(Work to complete) Rewrite all of the records below as a numbered list with no blank lines, and leave the pictures out of your answer.

········

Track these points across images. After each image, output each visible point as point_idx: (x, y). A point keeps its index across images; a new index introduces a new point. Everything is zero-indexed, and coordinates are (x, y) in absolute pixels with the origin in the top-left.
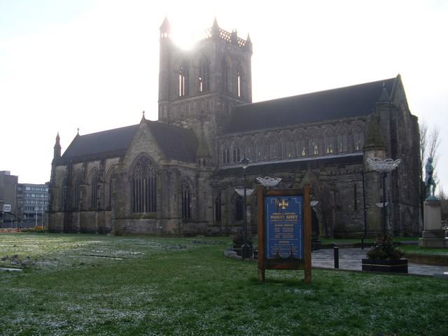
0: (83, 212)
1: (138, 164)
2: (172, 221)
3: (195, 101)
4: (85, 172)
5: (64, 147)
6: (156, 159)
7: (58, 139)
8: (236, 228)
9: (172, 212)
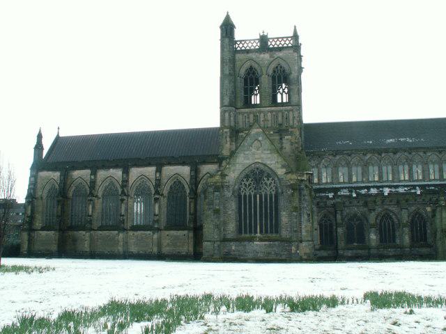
0: (92, 232)
1: (247, 177)
2: (304, 244)
3: (271, 112)
4: (93, 183)
5: (47, 145)
6: (281, 172)
7: (40, 137)
8: (350, 251)
9: (304, 233)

········

(Solution to the problem)
1. Track these points across images. After each image, output each visible point as point_idx: (x, y). A point keeps its index across images; a new index introduces a new point. Everything is zero-indexed, and coordinates are (x, y) in absolute pixels with the origin in the top-left.
2. 0: (83, 212)
3. 1: (138, 164)
4. 2: (172, 221)
5. 3: (195, 101)
6. 4: (85, 172)
7. 5: (64, 147)
8. 6: (156, 159)
9. 7: (58, 139)
10. 8: (236, 228)
11. 9: (172, 212)
12. 0: (92, 232)
13. 1: (247, 177)
14. 2: (304, 244)
15. 3: (271, 112)
16. 4: (93, 183)
17. 5: (47, 145)
18. 6: (281, 172)
19. 7: (40, 137)
20. 8: (350, 251)
21. 9: (304, 233)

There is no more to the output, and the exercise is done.